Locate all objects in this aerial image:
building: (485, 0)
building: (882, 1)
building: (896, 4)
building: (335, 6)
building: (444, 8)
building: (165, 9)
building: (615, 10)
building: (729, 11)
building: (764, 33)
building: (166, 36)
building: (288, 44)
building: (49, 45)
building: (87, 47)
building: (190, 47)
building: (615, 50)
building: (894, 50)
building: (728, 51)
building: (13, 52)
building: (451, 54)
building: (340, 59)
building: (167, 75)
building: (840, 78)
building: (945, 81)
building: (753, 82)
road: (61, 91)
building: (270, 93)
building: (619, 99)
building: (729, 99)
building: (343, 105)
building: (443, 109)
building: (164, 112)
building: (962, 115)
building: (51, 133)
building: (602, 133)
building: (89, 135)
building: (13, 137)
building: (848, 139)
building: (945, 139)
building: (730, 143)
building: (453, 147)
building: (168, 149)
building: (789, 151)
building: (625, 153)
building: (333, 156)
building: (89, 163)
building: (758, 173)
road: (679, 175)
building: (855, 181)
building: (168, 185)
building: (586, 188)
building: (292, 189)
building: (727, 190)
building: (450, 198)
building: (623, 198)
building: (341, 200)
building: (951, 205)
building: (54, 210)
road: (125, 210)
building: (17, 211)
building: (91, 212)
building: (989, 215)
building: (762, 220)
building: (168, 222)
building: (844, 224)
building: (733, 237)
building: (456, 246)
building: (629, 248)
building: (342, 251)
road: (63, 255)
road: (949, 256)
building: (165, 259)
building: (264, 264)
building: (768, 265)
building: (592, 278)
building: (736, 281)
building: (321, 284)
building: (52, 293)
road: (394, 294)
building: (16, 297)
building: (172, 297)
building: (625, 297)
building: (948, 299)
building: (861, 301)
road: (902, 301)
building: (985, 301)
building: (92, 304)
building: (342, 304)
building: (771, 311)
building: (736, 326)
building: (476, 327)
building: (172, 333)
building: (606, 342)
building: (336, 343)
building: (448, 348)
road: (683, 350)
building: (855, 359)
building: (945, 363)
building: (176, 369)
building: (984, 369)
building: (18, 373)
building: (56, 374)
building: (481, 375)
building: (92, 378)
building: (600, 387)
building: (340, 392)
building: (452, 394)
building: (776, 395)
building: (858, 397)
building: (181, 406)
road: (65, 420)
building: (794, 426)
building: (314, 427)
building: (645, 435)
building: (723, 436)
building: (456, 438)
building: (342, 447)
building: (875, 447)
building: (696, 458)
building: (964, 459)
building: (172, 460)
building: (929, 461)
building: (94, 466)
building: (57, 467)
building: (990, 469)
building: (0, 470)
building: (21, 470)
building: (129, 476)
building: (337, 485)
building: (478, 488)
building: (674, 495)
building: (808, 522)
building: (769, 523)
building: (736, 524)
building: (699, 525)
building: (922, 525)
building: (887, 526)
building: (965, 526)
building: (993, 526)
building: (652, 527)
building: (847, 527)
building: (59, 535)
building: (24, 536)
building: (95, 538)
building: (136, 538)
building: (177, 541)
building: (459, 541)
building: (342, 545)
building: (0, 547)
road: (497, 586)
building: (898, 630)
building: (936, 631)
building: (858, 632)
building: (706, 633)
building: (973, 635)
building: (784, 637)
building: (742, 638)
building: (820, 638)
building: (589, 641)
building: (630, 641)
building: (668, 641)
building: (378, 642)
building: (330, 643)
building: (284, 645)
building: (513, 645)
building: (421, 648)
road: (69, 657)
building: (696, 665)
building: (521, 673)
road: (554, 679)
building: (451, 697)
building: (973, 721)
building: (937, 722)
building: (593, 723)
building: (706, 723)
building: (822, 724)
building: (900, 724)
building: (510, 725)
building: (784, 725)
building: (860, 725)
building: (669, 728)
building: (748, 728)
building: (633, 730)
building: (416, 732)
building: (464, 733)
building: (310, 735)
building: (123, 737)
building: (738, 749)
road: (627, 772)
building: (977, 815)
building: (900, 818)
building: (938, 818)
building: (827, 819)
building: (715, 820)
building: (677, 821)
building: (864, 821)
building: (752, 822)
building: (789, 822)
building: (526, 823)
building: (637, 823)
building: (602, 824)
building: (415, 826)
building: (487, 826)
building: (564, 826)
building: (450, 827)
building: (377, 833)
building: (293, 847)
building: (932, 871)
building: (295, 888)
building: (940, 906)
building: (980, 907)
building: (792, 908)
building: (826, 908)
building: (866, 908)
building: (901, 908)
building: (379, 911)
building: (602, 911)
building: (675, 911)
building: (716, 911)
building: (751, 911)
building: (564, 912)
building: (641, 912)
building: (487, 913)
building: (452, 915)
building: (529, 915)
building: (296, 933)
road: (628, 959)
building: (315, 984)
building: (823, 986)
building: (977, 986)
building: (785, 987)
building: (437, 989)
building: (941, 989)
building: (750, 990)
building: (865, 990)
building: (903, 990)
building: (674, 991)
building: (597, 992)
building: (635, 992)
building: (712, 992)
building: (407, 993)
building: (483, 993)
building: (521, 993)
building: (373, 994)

##########

→ **Work required**
Here the job is to restate all of the data word for word.

→ **Response to this task**
Locate all objects in this aerial image:
building: (485, 0)
building: (882, 1)
building: (896, 4)
building: (335, 6)
building: (444, 8)
building: (165, 9)
building: (615, 10)
building: (729, 11)
building: (764, 33)
building: (166, 36)
building: (288, 44)
building: (49, 45)
building: (87, 47)
building: (190, 47)
building: (615, 50)
building: (894, 50)
building: (728, 51)
building: (13, 52)
building: (451, 54)
building: (340, 59)
building: (167, 75)
building: (840, 78)
building: (945, 81)
building: (753, 82)
road: (61, 91)
building: (270, 93)
building: (619, 99)
building: (729, 99)
building: (343, 105)
building: (443, 109)
building: (164, 112)
building: (962, 115)
building: (51, 133)
building: (602, 133)
building: (89, 135)
building: (13, 137)
building: (848, 139)
building: (945, 139)
building: (730, 143)
building: (453, 147)
building: (168, 149)
building: (789, 151)
building: (625, 153)
building: (333, 156)
building: (89, 163)
building: (758, 173)
road: (679, 175)
building: (855, 181)
building: (168, 185)
building: (586, 188)
building: (292, 189)
building: (727, 190)
building: (450, 198)
building: (623, 198)
building: (341, 200)
building: (951, 205)
building: (54, 210)
road: (125, 210)
building: (17, 211)
building: (91, 212)
building: (989, 215)
building: (762, 220)
building: (168, 222)
building: (844, 224)
building: (733, 237)
building: (456, 246)
building: (629, 248)
building: (342, 251)
road: (63, 255)
road: (949, 256)
building: (165, 259)
building: (264, 264)
building: (768, 265)
building: (592, 278)
building: (736, 281)
building: (321, 284)
building: (52, 293)
road: (394, 294)
building: (16, 297)
building: (172, 297)
building: (625, 297)
building: (948, 299)
building: (861, 301)
road: (902, 301)
building: (985, 301)
building: (92, 304)
building: (342, 304)
building: (771, 311)
building: (736, 326)
building: (476, 327)
building: (172, 333)
building: (606, 342)
building: (336, 343)
building: (448, 348)
road: (683, 350)
building: (855, 359)
building: (945, 363)
building: (176, 369)
building: (984, 369)
building: (18, 373)
building: (56, 374)
building: (481, 375)
building: (92, 378)
building: (600, 387)
building: (340, 392)
building: (452, 394)
building: (776, 395)
building: (858, 397)
building: (181, 406)
road: (65, 420)
building: (794, 426)
building: (314, 427)
building: (645, 435)
building: (723, 436)
building: (456, 438)
building: (342, 447)
building: (875, 447)
building: (696, 458)
building: (964, 459)
building: (172, 460)
building: (929, 461)
building: (94, 466)
building: (57, 467)
building: (990, 469)
building: (0, 470)
building: (21, 470)
building: (129, 476)
building: (337, 485)
building: (478, 488)
building: (674, 495)
building: (808, 522)
building: (769, 523)
building: (736, 524)
building: (699, 525)
building: (922, 525)
building: (887, 526)
building: (965, 526)
building: (993, 526)
building: (652, 527)
building: (847, 527)
building: (59, 535)
building: (24, 536)
building: (95, 538)
building: (136, 538)
building: (177, 541)
building: (459, 541)
building: (342, 545)
building: (0, 547)
road: (497, 586)
building: (898, 630)
building: (936, 631)
building: (858, 632)
building: (706, 633)
building: (973, 635)
building: (784, 637)
building: (742, 638)
building: (820, 638)
building: (589, 641)
building: (630, 641)
building: (668, 641)
building: (378, 642)
building: (330, 643)
building: (284, 645)
building: (513, 645)
building: (421, 648)
road: (69, 657)
building: (696, 665)
building: (521, 673)
road: (554, 679)
building: (451, 697)
building: (973, 721)
building: (937, 722)
building: (593, 723)
building: (706, 723)
building: (822, 724)
building: (900, 724)
building: (510, 725)
building: (784, 725)
building: (860, 725)
building: (669, 728)
building: (748, 728)
building: (633, 730)
building: (416, 732)
building: (464, 733)
building: (310, 735)
building: (123, 737)
building: (738, 749)
road: (627, 772)
building: (977, 815)
building: (900, 818)
building: (938, 818)
building: (827, 819)
building: (715, 820)
building: (677, 821)
building: (864, 821)
building: (752, 822)
building: (789, 822)
building: (526, 823)
building: (637, 823)
building: (602, 824)
building: (415, 826)
building: (487, 826)
building: (564, 826)
building: (450, 827)
building: (377, 833)
building: (293, 847)
building: (932, 871)
building: (295, 888)
building: (940, 906)
building: (980, 907)
building: (792, 908)
building: (826, 908)
building: (866, 908)
building: (901, 908)
building: (379, 911)
building: (602, 911)
building: (675, 911)
building: (716, 911)
building: (751, 911)
building: (564, 912)
building: (641, 912)
building: (487, 913)
building: (452, 915)
building: (529, 915)
building: (296, 933)
road: (628, 959)
building: (315, 984)
building: (823, 986)
building: (977, 986)
building: (785, 987)
building: (437, 989)
building: (941, 989)
building: (750, 990)
building: (865, 990)
building: (903, 990)
building: (674, 991)
building: (597, 992)
building: (635, 992)
building: (712, 992)
building: (407, 993)
building: (483, 993)
building: (521, 993)
building: (373, 994)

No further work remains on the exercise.